◆ Data excerpts
'''
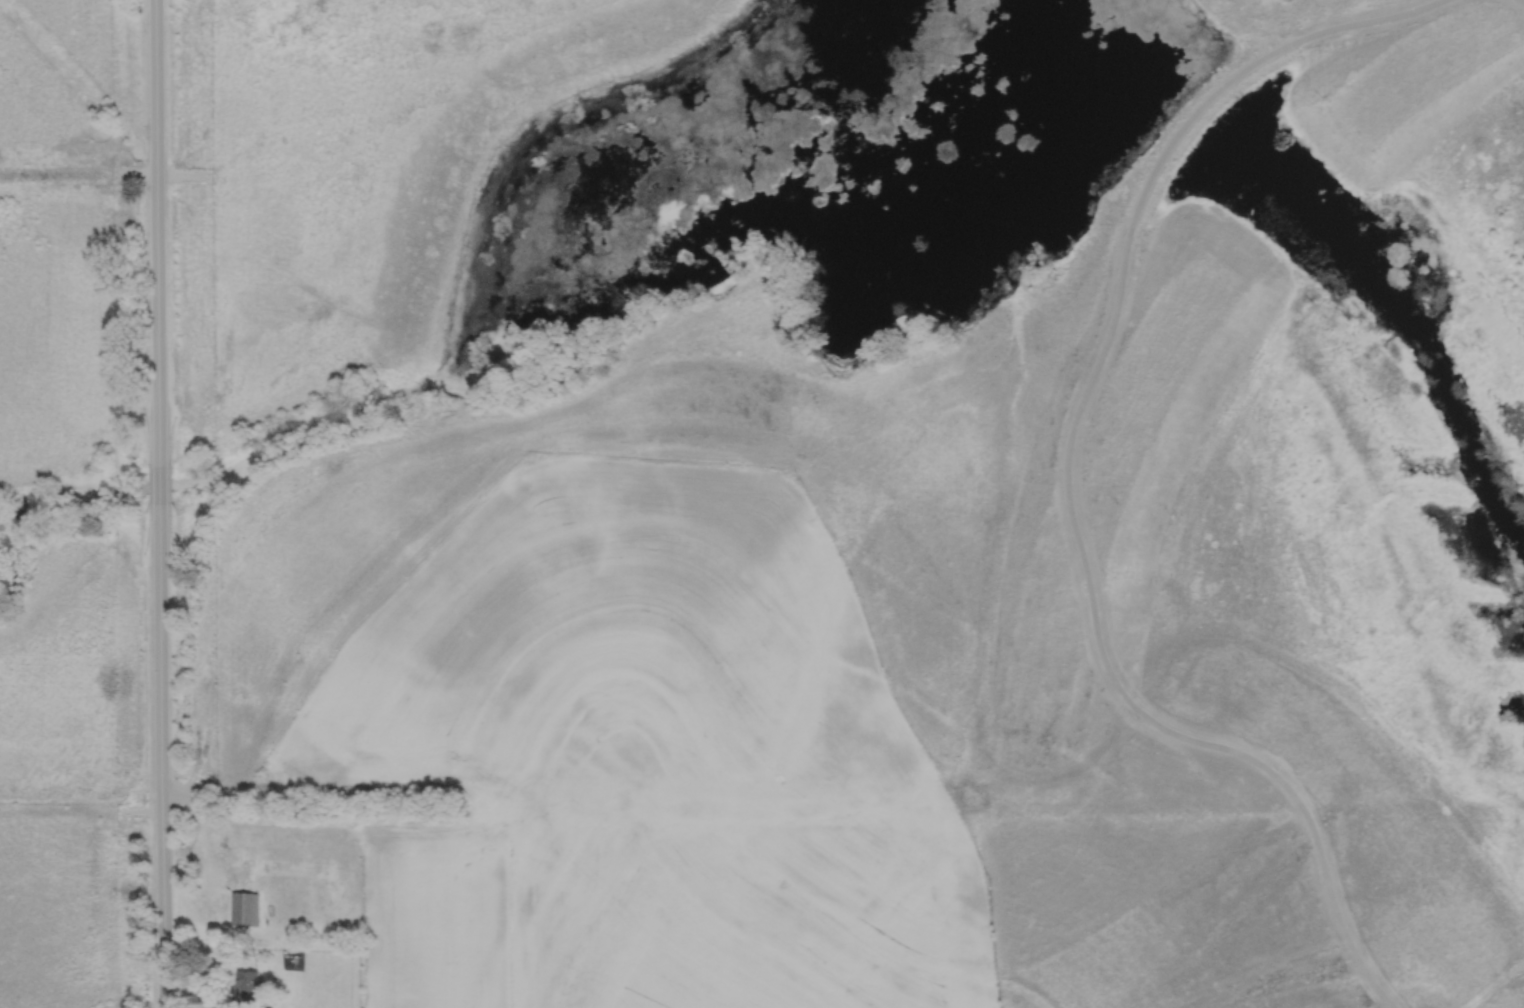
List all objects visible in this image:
road: (1521, 1)
road: (78, 175)
road: (157, 232)
park: (940, 410)
road: (1068, 476)
road: (161, 483)
road: (162, 755)
building: (263, 853)
building: (320, 878)
building: (242, 909)
road: (1493, 984)
building: (247, 988)

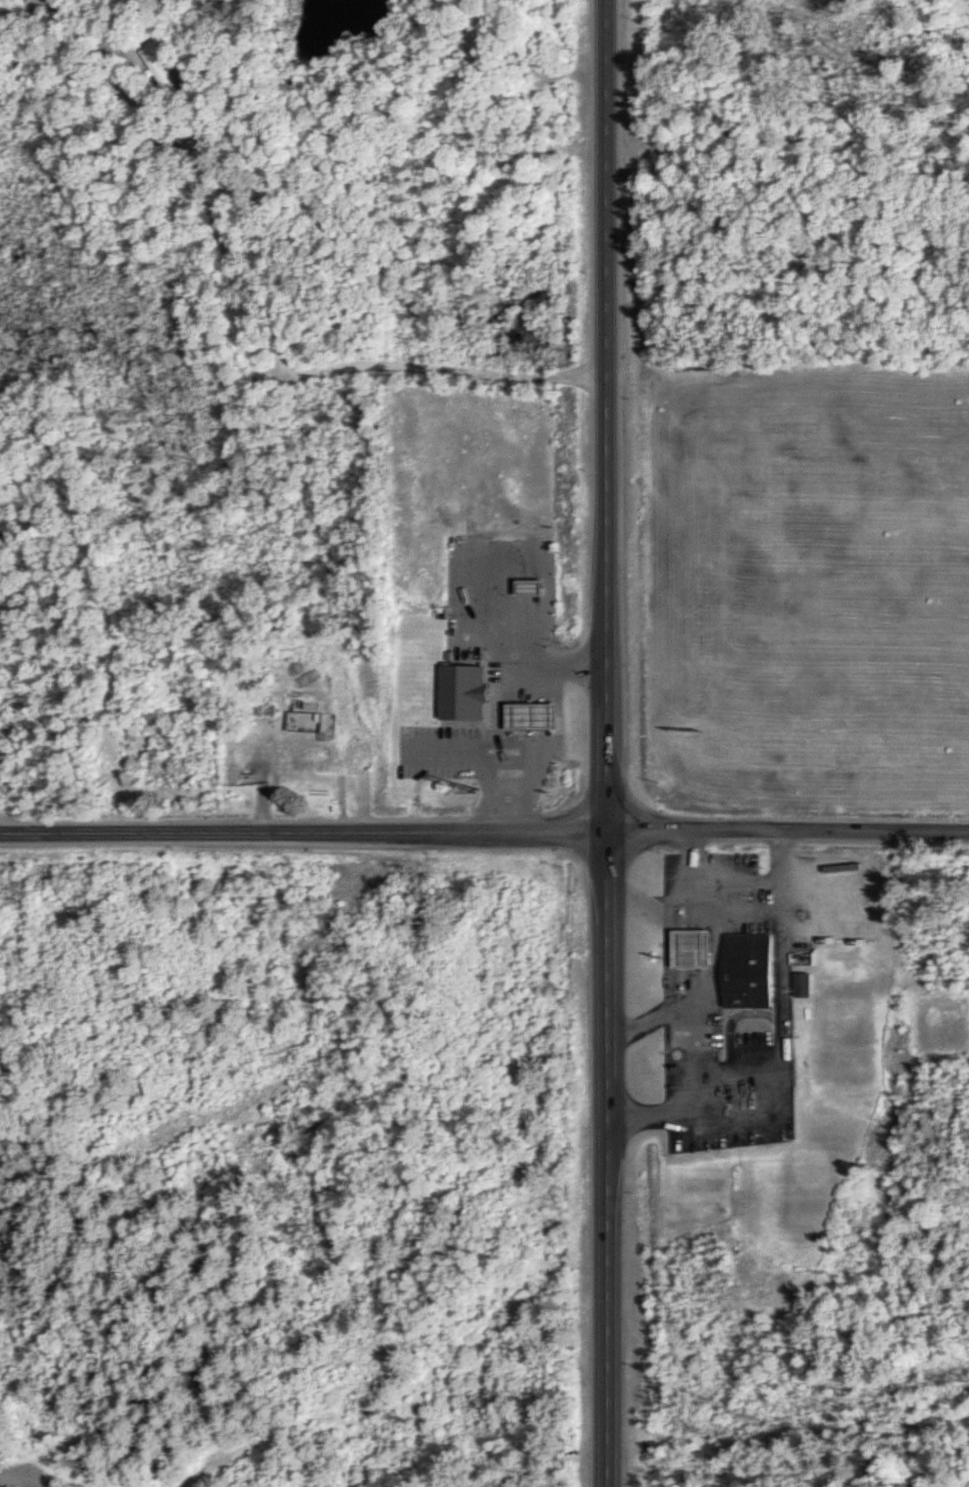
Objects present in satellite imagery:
building: (156, 63)
road: (606, 415)
building: (525, 587)
building: (460, 691)
building: (527, 715)
building: (81, 718)
building: (360, 754)
building: (318, 759)
road: (484, 831)
road: (690, 873)
road: (725, 912)
building: (688, 950)
building: (746, 969)
building: (800, 984)
road: (683, 1054)
road: (609, 1158)

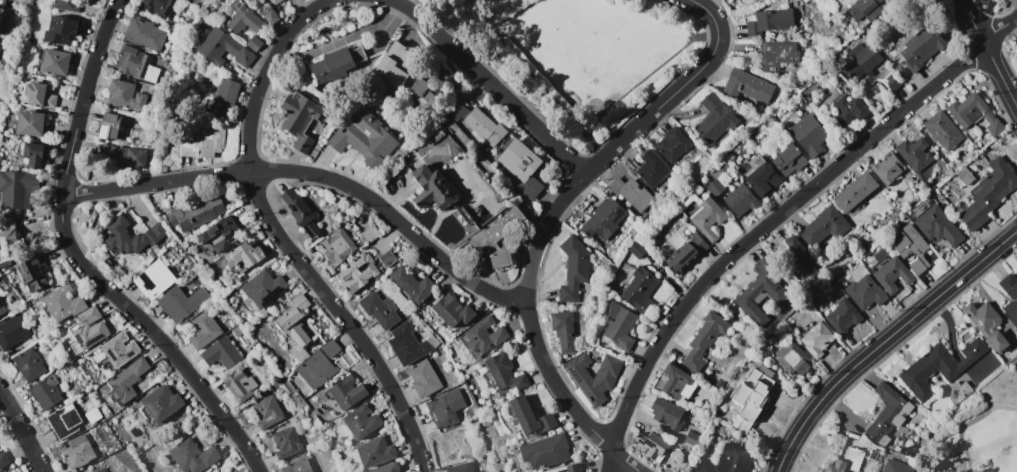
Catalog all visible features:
building: (255, 1)
building: (22, 2)
building: (274, 2)
road: (400, 4)
building: (68, 5)
building: (236, 5)
building: (159, 7)
building: (866, 9)
building: (1, 13)
building: (270, 16)
building: (773, 18)
building: (244, 20)
building: (3, 25)
building: (61, 29)
building: (144, 33)
building: (0, 42)
building: (254, 43)
building: (1016, 46)
building: (921, 47)
building: (853, 49)
building: (225, 50)
road: (988, 52)
building: (778, 54)
park: (585, 57)
building: (2, 59)
building: (56, 61)
building: (336, 63)
building: (396, 64)
building: (861, 64)
building: (137, 66)
road: (265, 71)
road: (655, 72)
building: (904, 73)
building: (825, 77)
road: (528, 82)
building: (892, 82)
building: (747, 85)
building: (842, 86)
road: (498, 89)
building: (423, 94)
building: (40, 95)
building: (125, 95)
road: (84, 96)
building: (223, 99)
building: (457, 110)
building: (848, 111)
building: (975, 114)
building: (715, 118)
building: (302, 120)
building: (30, 122)
building: (110, 126)
building: (484, 126)
building: (943, 130)
building: (435, 134)
building: (809, 135)
road: (628, 138)
building: (366, 139)
building: (202, 143)
building: (672, 143)
building: (915, 153)
building: (34, 155)
building: (121, 156)
building: (789, 160)
building: (521, 166)
building: (651, 168)
building: (887, 168)
building: (965, 175)
building: (761, 176)
building: (715, 187)
building: (17, 188)
building: (432, 188)
building: (856, 191)
building: (631, 192)
building: (988, 193)
building: (739, 198)
building: (299, 211)
building: (196, 213)
building: (704, 215)
road: (777, 216)
building: (603, 220)
road: (402, 226)
building: (823, 226)
building: (938, 226)
building: (155, 232)
building: (368, 233)
building: (217, 235)
building: (8, 237)
building: (124, 237)
building: (498, 237)
building: (189, 242)
building: (159, 246)
building: (338, 247)
building: (911, 248)
building: (636, 250)
building: (687, 252)
building: (243, 257)
building: (803, 257)
building: (387, 258)
building: (6, 264)
building: (573, 268)
building: (358, 272)
building: (889, 272)
building: (33, 273)
building: (1016, 273)
building: (622, 275)
building: (154, 279)
building: (413, 285)
building: (864, 287)
building: (262, 288)
building: (640, 290)
building: (760, 293)
building: (1010, 295)
building: (593, 300)
building: (182, 302)
building: (62, 303)
building: (2, 308)
building: (380, 310)
building: (452, 310)
building: (842, 315)
road: (341, 317)
building: (987, 325)
building: (620, 326)
building: (295, 327)
building: (566, 328)
building: (88, 329)
building: (203, 329)
building: (237, 331)
building: (12, 332)
road: (153, 334)
building: (483, 336)
building: (817, 338)
building: (704, 340)
road: (884, 340)
building: (316, 341)
building: (433, 342)
building: (407, 343)
building: (601, 343)
building: (331, 348)
building: (762, 350)
building: (117, 351)
building: (222, 353)
building: (792, 358)
building: (28, 364)
building: (948, 367)
building: (316, 370)
building: (504, 372)
building: (594, 375)
building: (424, 378)
building: (127, 380)
building: (677, 382)
building: (719, 383)
building: (240, 385)
building: (346, 392)
building: (958, 392)
building: (46, 393)
building: (749, 396)
building: (160, 405)
building: (445, 408)
building: (268, 411)
building: (315, 411)
building: (667, 413)
building: (887, 414)
building: (93, 415)
building: (529, 416)
building: (64, 421)
building: (362, 421)
park: (978, 429)
road: (21, 432)
building: (691, 438)
building: (286, 442)
building: (653, 446)
building: (908, 449)
building: (376, 451)
building: (78, 452)
building: (542, 453)
building: (103, 454)
building: (873, 454)
building: (193, 456)
building: (727, 459)
building: (3, 460)
building: (846, 461)
building: (298, 466)
building: (896, 466)
building: (387, 467)
building: (460, 467)
building: (567, 469)
building: (100, 470)
building: (820, 471)

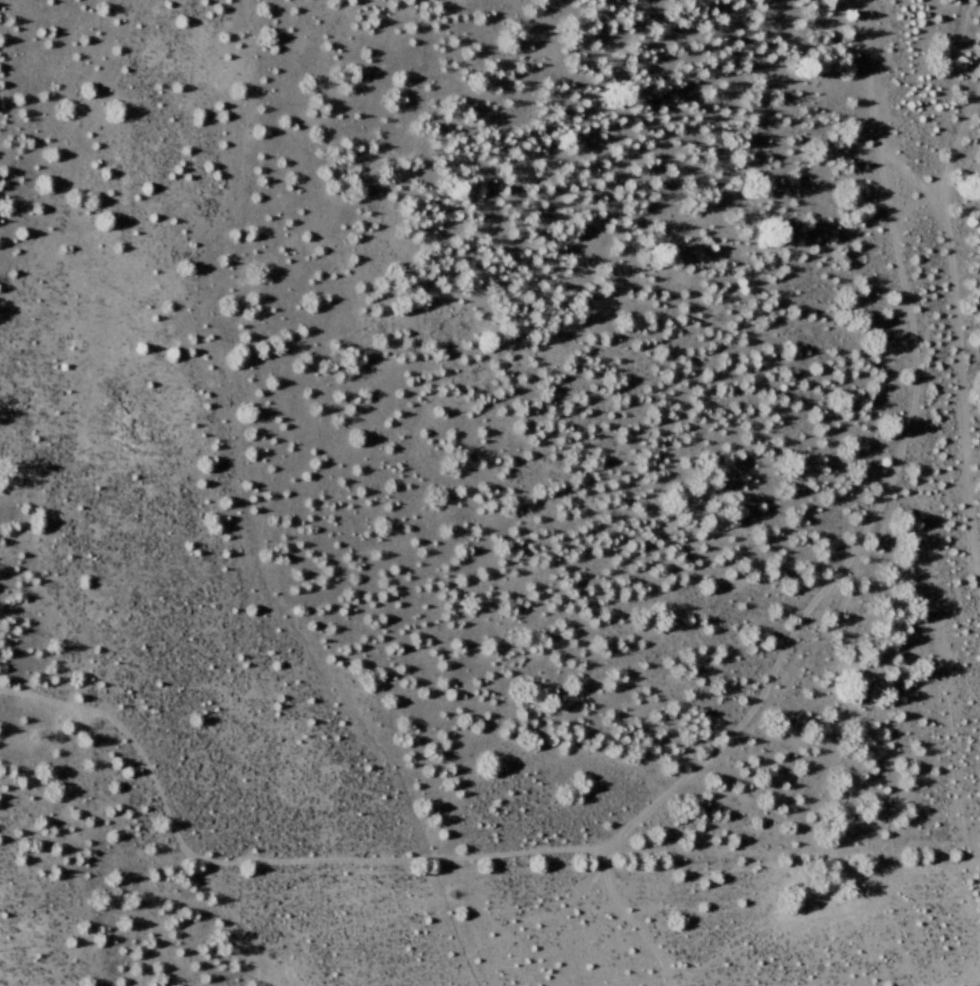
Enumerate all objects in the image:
road: (908, 174)
road: (957, 327)
road: (845, 543)
road: (979, 985)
'''
◆ Directions
Exact copies of all the entries are needed; output them without the pictures.

◆ Written solution
List all objects visible in this image:
road: (1521, 1)
road: (78, 175)
road: (157, 232)
park: (940, 410)
road: (1068, 476)
road: (161, 483)
road: (162, 755)
building: (263, 853)
building: (320, 878)
building: (242, 909)
road: (1493, 984)
building: (247, 988)

Objects present in satellite imagery:
building: (156, 63)
road: (606, 415)
building: (525, 587)
building: (460, 691)
building: (527, 715)
building: (81, 718)
building: (360, 754)
building: (318, 759)
road: (484, 831)
road: (690, 873)
road: (725, 912)
building: (688, 950)
building: (746, 969)
building: (800, 984)
road: (683, 1054)
road: (609, 1158)

Catalog all visible features:
building: (255, 1)
building: (22, 2)
building: (274, 2)
road: (400, 4)
building: (68, 5)
building: (236, 5)
building: (159, 7)
building: (866, 9)
building: (1, 13)
building: (270, 16)
building: (773, 18)
building: (244, 20)
building: (3, 25)
building: (61, 29)
building: (144, 33)
building: (0, 42)
building: (254, 43)
building: (1016, 46)
building: (921, 47)
building: (853, 49)
building: (225, 50)
road: (988, 52)
building: (778, 54)
park: (585, 57)
building: (2, 59)
building: (56, 61)
building: (336, 63)
building: (396, 64)
building: (861, 64)
building: (137, 66)
road: (265, 71)
road: (655, 72)
building: (904, 73)
building: (825, 77)
road: (528, 82)
building: (892, 82)
building: (747, 85)
building: (842, 86)
road: (498, 89)
building: (423, 94)
building: (40, 95)
building: (125, 95)
road: (84, 96)
building: (223, 99)
building: (457, 110)
building: (848, 111)
building: (975, 114)
building: (715, 118)
building: (302, 120)
building: (30, 122)
building: (110, 126)
building: (484, 126)
building: (943, 130)
building: (435, 134)
building: (809, 135)
road: (628, 138)
building: (366, 139)
building: (202, 143)
building: (672, 143)
building: (915, 153)
building: (34, 155)
building: (121, 156)
building: (789, 160)
building: (521, 166)
building: (651, 168)
building: (887, 168)
building: (965, 175)
building: (761, 176)
building: (715, 187)
building: (17, 188)
building: (432, 188)
building: (856, 191)
building: (631, 192)
building: (988, 193)
building: (739, 198)
building: (299, 211)
building: (196, 213)
building: (704, 215)
road: (777, 216)
building: (603, 220)
road: (402, 226)
building: (823, 226)
building: (938, 226)
building: (155, 232)
building: (368, 233)
building: (217, 235)
building: (8, 237)
building: (124, 237)
building: (498, 237)
building: (189, 242)
building: (159, 246)
building: (338, 247)
building: (911, 248)
building: (636, 250)
building: (687, 252)
building: (243, 257)
building: (803, 257)
building: (387, 258)
building: (6, 264)
building: (573, 268)
building: (358, 272)
building: (889, 272)
building: (33, 273)
building: (1016, 273)
building: (622, 275)
building: (154, 279)
building: (413, 285)
building: (864, 287)
building: (262, 288)
building: (640, 290)
building: (760, 293)
building: (1010, 295)
building: (593, 300)
building: (182, 302)
building: (62, 303)
building: (2, 308)
building: (380, 310)
building: (452, 310)
building: (842, 315)
road: (341, 317)
building: (987, 325)
building: (620, 326)
building: (295, 327)
building: (566, 328)
building: (88, 329)
building: (203, 329)
building: (237, 331)
building: (12, 332)
road: (153, 334)
building: (483, 336)
building: (817, 338)
building: (704, 340)
road: (884, 340)
building: (316, 341)
building: (433, 342)
building: (407, 343)
building: (601, 343)
building: (331, 348)
building: (762, 350)
building: (117, 351)
building: (222, 353)
building: (792, 358)
building: (28, 364)
building: (948, 367)
building: (316, 370)
building: (504, 372)
building: (594, 375)
building: (424, 378)
building: (127, 380)
building: (677, 382)
building: (719, 383)
building: (240, 385)
building: (346, 392)
building: (958, 392)
building: (46, 393)
building: (749, 396)
building: (160, 405)
building: (445, 408)
building: (268, 411)
building: (315, 411)
building: (667, 413)
building: (887, 414)
building: (93, 415)
building: (529, 416)
building: (64, 421)
building: (362, 421)
park: (978, 429)
road: (21, 432)
building: (691, 438)
building: (286, 442)
building: (653, 446)
building: (908, 449)
building: (376, 451)
building: (78, 452)
building: (542, 453)
building: (103, 454)
building: (873, 454)
building: (193, 456)
building: (727, 459)
building: (3, 460)
building: (846, 461)
building: (298, 466)
building: (896, 466)
building: (387, 467)
building: (460, 467)
building: (567, 469)
building: (100, 470)
building: (820, 471)

Enumerate all objects in the image:
road: (908, 174)
road: (957, 327)
road: (845, 543)
road: (979, 985)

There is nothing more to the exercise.